* **Task input**:
## start

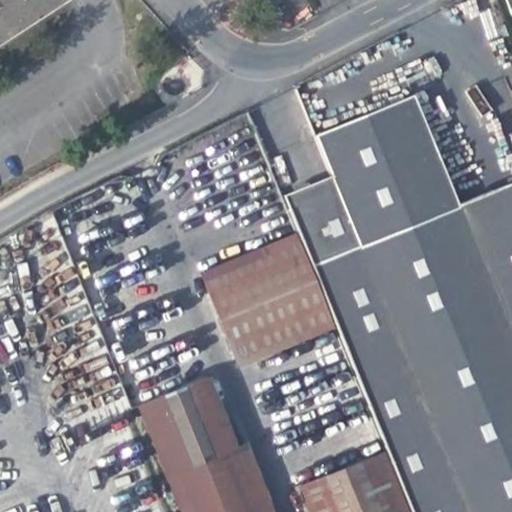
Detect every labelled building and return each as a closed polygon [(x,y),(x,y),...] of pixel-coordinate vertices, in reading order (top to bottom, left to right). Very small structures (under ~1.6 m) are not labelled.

## end
## start

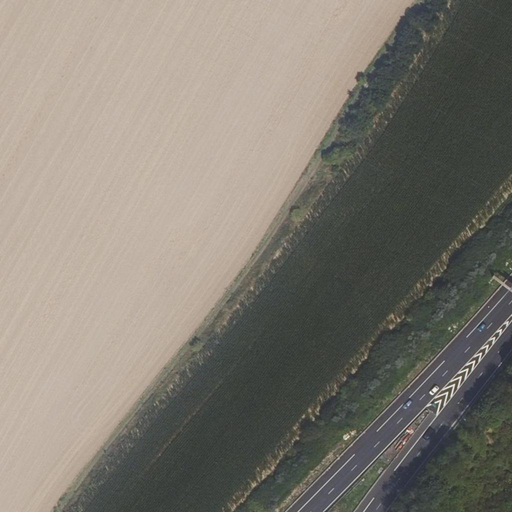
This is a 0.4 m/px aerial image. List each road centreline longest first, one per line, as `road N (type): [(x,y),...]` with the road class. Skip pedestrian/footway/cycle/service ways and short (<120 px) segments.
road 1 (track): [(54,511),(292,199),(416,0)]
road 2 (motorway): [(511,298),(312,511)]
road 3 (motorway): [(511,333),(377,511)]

## end
## start

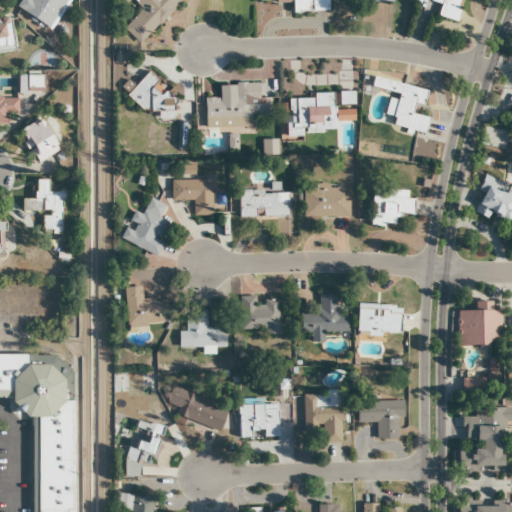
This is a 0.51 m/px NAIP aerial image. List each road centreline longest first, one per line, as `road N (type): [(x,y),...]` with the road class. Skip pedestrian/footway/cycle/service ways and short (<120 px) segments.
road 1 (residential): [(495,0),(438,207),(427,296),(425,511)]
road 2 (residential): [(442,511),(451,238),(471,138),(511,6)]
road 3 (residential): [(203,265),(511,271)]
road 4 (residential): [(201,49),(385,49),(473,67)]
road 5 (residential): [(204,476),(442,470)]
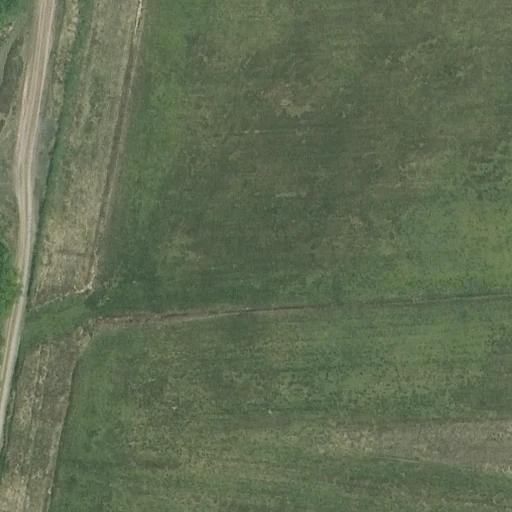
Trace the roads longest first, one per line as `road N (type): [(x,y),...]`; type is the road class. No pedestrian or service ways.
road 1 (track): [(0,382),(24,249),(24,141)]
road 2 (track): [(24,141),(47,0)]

## end

* **Task instructions**: Recast the stretch above, from the line containing "Trace the roads" through the line containing "road 2 (track): [(24,141),(47,0)]", as a Markdown table with columns Row and Line. Number each line and leave out any blank lines.

* **Correct response**:
| Row | Line |
|---|---|
| 1 | Trace the roads longest first, one per line as `road N (type): [(x,y),...]`; type is the road class. No pedestrian or service ways. |
| 2 | road 1 (track): [(0,382),(24,249),(24,141)] |
| 3 | road 2 (track): [(24,141),(47,0)] |